START The data

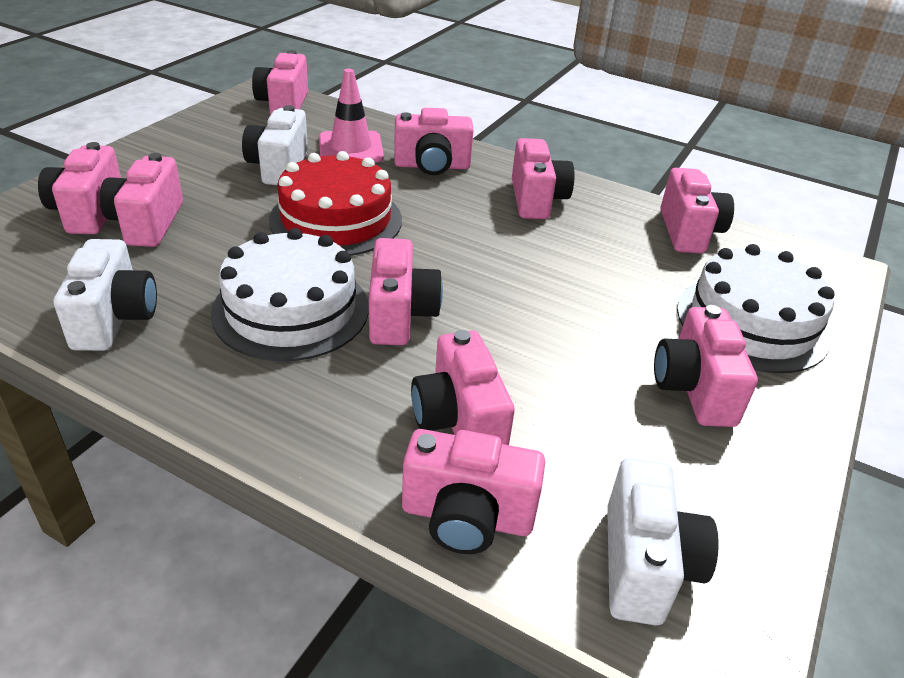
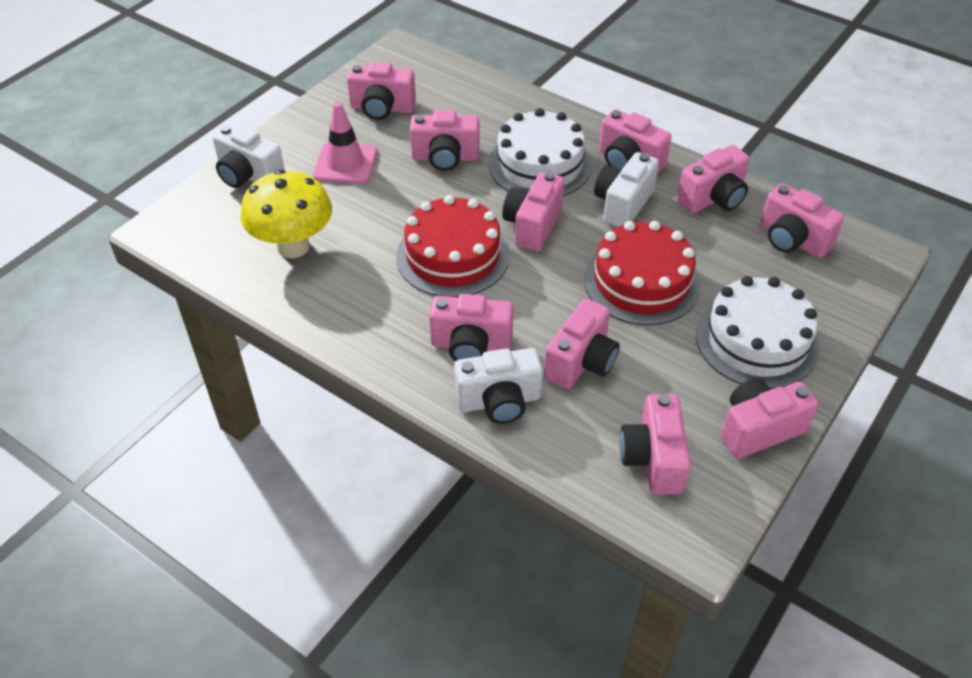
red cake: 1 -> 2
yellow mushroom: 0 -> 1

END The data
START The data

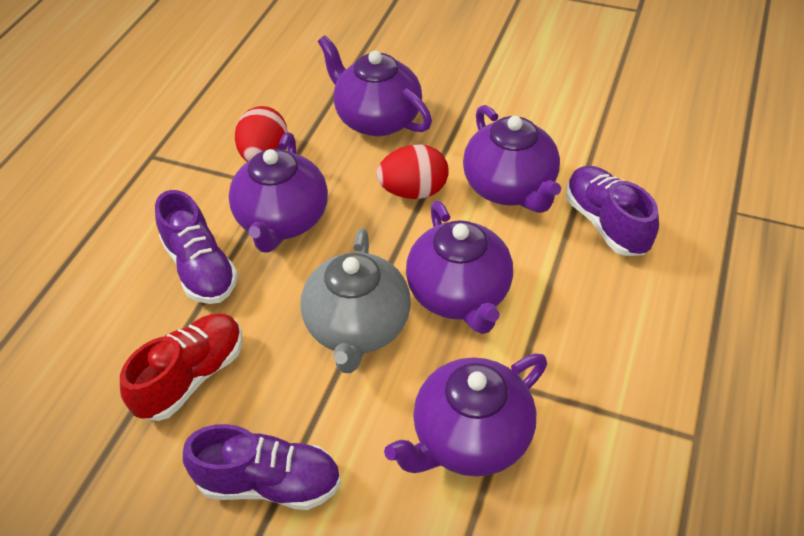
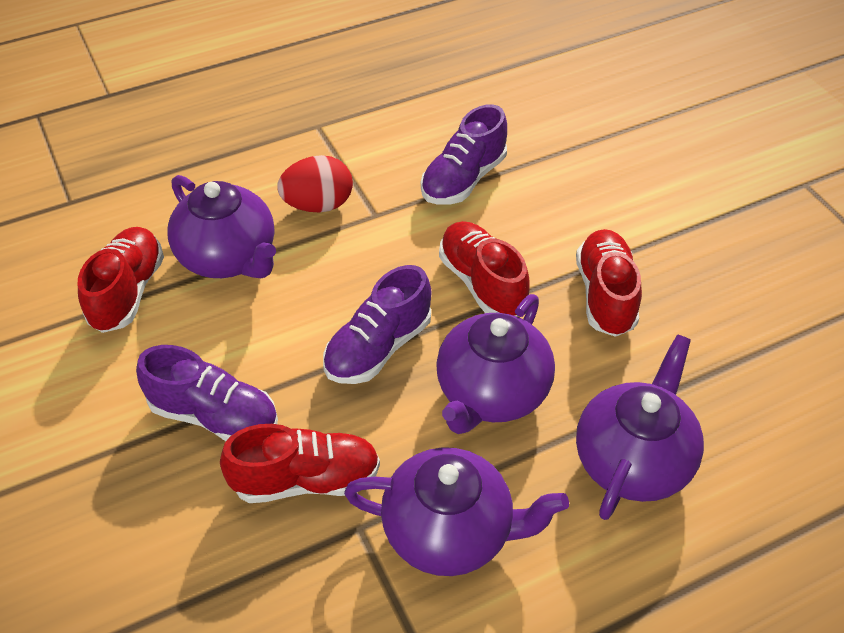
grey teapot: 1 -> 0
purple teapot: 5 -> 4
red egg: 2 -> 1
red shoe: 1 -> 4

END The data

◆ The task ◆
All lines in the data above from the one with "grey teapot: 1 -> 0" through the one with "red shoe: 1 -> 4" must be repeated exactly, and no others.

◆ Answer section ◆
grey teapot: 1 -> 0
purple teapot: 5 -> 4
red egg: 2 -> 1
red shoe: 1 -> 4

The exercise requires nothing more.